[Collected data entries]
· · ·

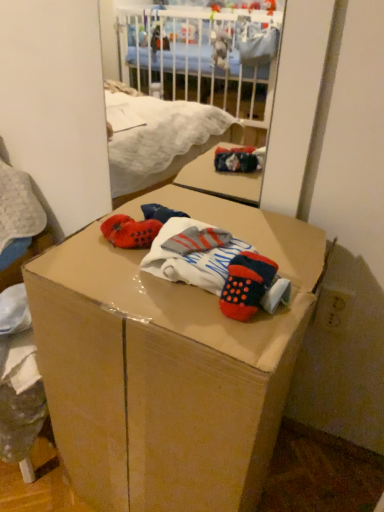
Question: Is cardboard box at center spatially inside knitted wool socks at center, or outside of it?

Choices:
 (A) outside
 (B) inside

Answer: (A)

Question: Considering the positions of point (74, 410) and point (241, 244), is point (74, 410) closer or farther from the camera than point (241, 244)?

Choices:
 (A) closer
 (B) farther

Answer: (B)

Question: Is cardboard box at center to the left or to the right of knitted wool socks at center in the image?

Choices:
 (A) left
 (B) right

Answer: (A)

Question: Is knitted wool socks at center bigger or smaller than cardboard box at center?

Choices:
 (A) big
 (B) small

Answer: (B)

Question: Is knitted wool socks at center wider or thinner than cardboard box at center?

Choices:
 (A) wide
 (B) thin

Answer: (B)

Question: Considering the positions of knitted wool socks at center and cardboard box at center in the image, is knitted wool socks at center taller or shorter than cardboard box at center?

Choices:
 (A) tall
 (B) short

Answer: (B)

Question: Which is correct: knitted wool socks at center is inside cardboard box at center, or outside of it?

Choices:
 (A) outside
 (B) inside

Answer: (B)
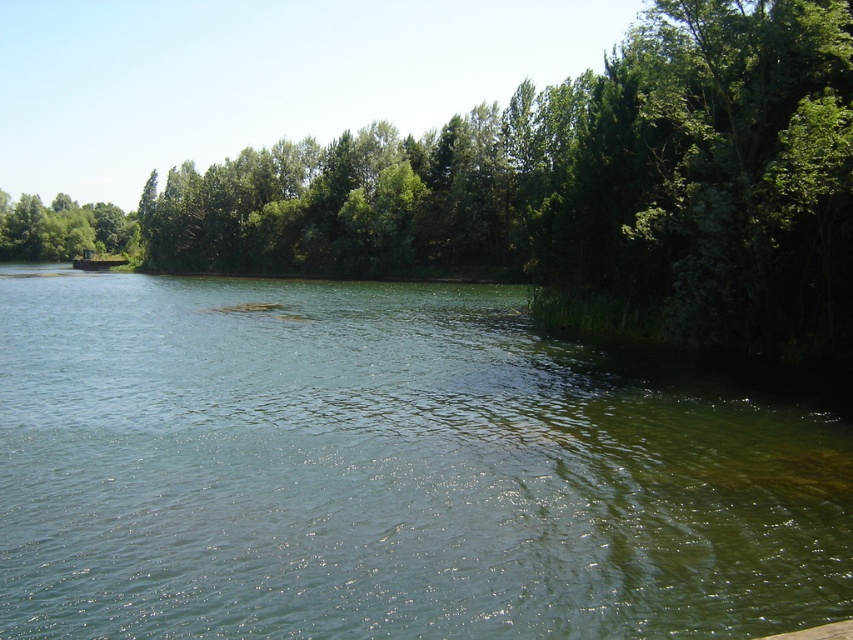
Who is positioned more to the right, green translucent water at center or green leafy tree at left?

green translucent water at center

Is green translucent water at center to the right of green leafy tree at left from the viewer's perspective?

Indeed, green translucent water at center is positioned on the right side of green leafy tree at left.

The height and width of the screenshot is (640, 853). In order to click on green translucent water at center in this screenshot , I will do `click(386, 472)`.

The width and height of the screenshot is (853, 640). What do you see at coordinates (386, 472) in the screenshot?
I see `green translucent water at center` at bounding box center [386, 472].

Between green translucent water at center and green leafy tree at center, which one has less height?

With less height is green translucent water at center.

What do you see at coordinates (386, 472) in the screenshot? The width and height of the screenshot is (853, 640). I see `green translucent water at center` at bounding box center [386, 472].

This screenshot has width=853, height=640. Find the location of `green translucent water at center`. green translucent water at center is located at coordinates (386, 472).

Which of these two, green leafy tree at left or brown wooden dock at left, stands shorter?

brown wooden dock at left

Is green leafy tree at left positioned in front of brown wooden dock at left?

No, it is not.

Between point (103, 237) and point (74, 262), which one is positioned in front?

Point (74, 262) is in front.

Find the location of a particular element. The width and height of the screenshot is (853, 640). green leafy tree at left is located at coordinates (62, 228).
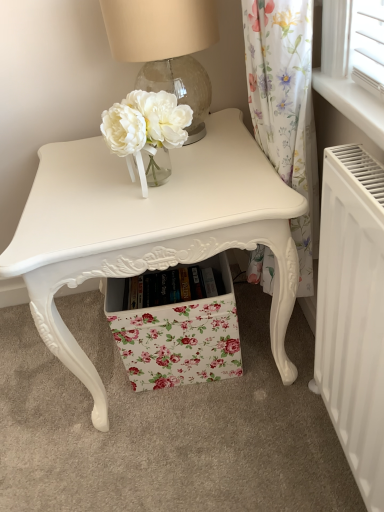
This screenshot has height=512, width=384. I want to click on vacant area that is in front of floral fabric drawer at center, so click(x=200, y=433).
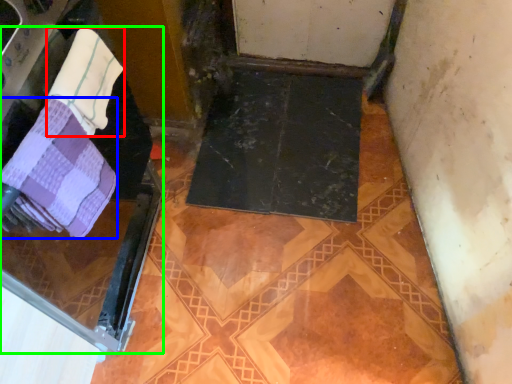
Question: Which is farther away from towel (highlighted by a red box)? towel (highlighted by a blue box) or screen door (highlighted by a green box)?

Choices:
 (A) towel
 (B) screen door

Answer: (B)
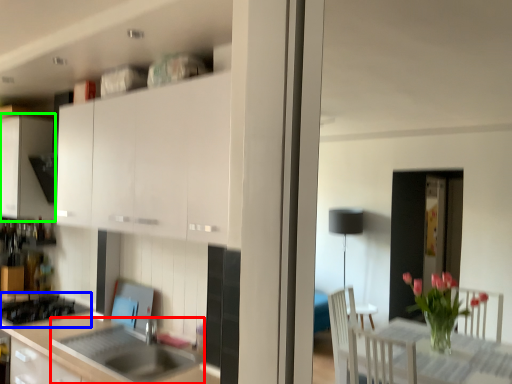
Question: Which object is the closest to the sink (highlighted by a red box)? Choose among these: gas stove (highlighted by a blue box) or cabinetry (highlighted by a green box).

Choices:
 (A) gas stove
 (B) cabinetry

Answer: (A)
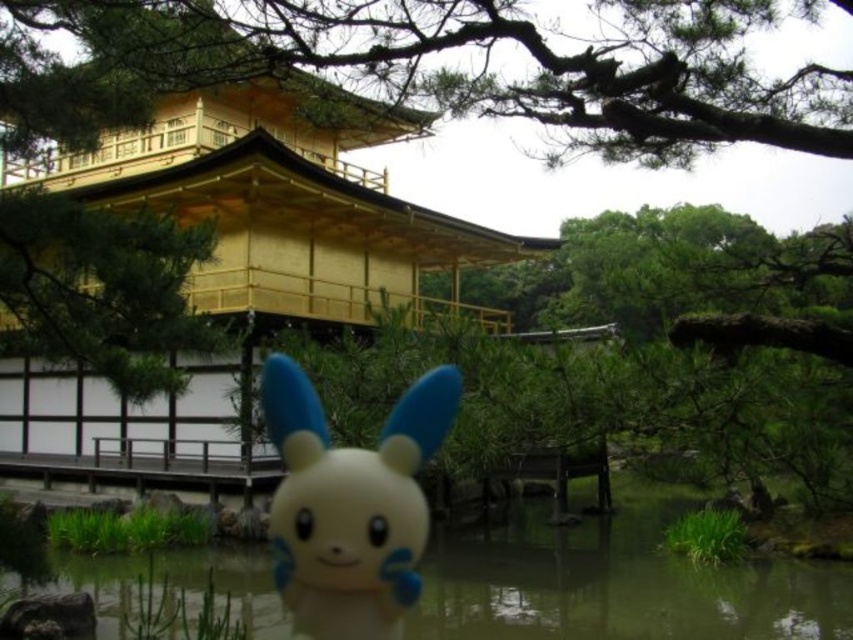
Question: Can you confirm if transparent plastic water at lower center is smaller than white matte plush at center?

Choices:
 (A) no
 (B) yes

Answer: (A)

Question: Which point is closer to the camera?

Choices:
 (A) transparent plastic water at lower center
 (B) white matte plush at center

Answer: (B)

Question: In this image, where is transparent plastic water at lower center located relative to white matte plush at center?

Choices:
 (A) left
 (B) right

Answer: (B)

Question: Which object appears closest to the camera in this image?

Choices:
 (A) transparent plastic water at lower center
 (B) white matte plush at center

Answer: (B)

Question: Can you confirm if transparent plastic water at lower center is positioned below white matte plush at center?

Choices:
 (A) no
 (B) yes

Answer: (B)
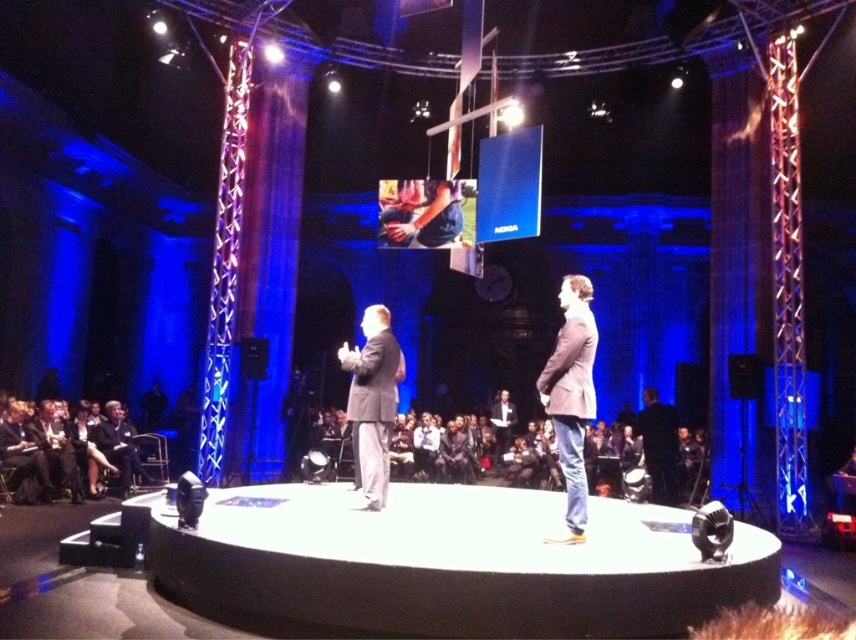
Can you confirm if matte gray suit at center is shorter than denim jacket at center?

No.

Which is below, matte gray suit at center or denim jacket at center?

matte gray suit at center is lower down.

Find the location of a particular element. Image resolution: width=856 pixels, height=640 pixels. matte gray suit at center is located at coordinates (372, 401).

Does white smooth stage at center have a lesser height compared to matte gray suit at center?

Correct, white smooth stage at center is not as tall as matte gray suit at center.

Does white smooth stage at center have a smaller size compared to matte gray suit at center?

Yes, white smooth stage at center is smaller than matte gray suit at center.

Which is in front, point (696, 595) or point (391, 340)?

Point (696, 595) is in front.

Identify the location of white smooth stage at center. The image size is (856, 640). (449, 564).

Does white smooth stage at center have a larger size compared to denim jacket at center?

Actually, white smooth stage at center might be smaller than denim jacket at center.

Who is shorter, white smooth stage at center or denim jacket at center?

white smooth stage at center is shorter.

Locate an element on the screen. The image size is (856, 640). white smooth stage at center is located at coordinates (449, 564).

· · ·

TASK DETAILS
Quote the listing verbatim, beginning at the line containing "Does white smooth stage at center have a smaller" and continuing through the final line of the listing.

OUTPUT FOR THIS TASK
Does white smooth stage at center have a smaller size compared to matte gray suit at center?

Yes, white smooth stage at center is smaller than matte gray suit at center.

Which is in front, point (696, 595) or point (391, 340)?

Point (696, 595) is in front.

Identify the location of white smooth stage at center. The image size is (856, 640). (449, 564).

Does white smooth stage at center have a larger size compared to denim jacket at center?

Actually, white smooth stage at center might be smaller than denim jacket at center.

Who is shorter, white smooth stage at center or denim jacket at center?

white smooth stage at center is shorter.

Locate an element on the screen. The image size is (856, 640). white smooth stage at center is located at coordinates (449, 564).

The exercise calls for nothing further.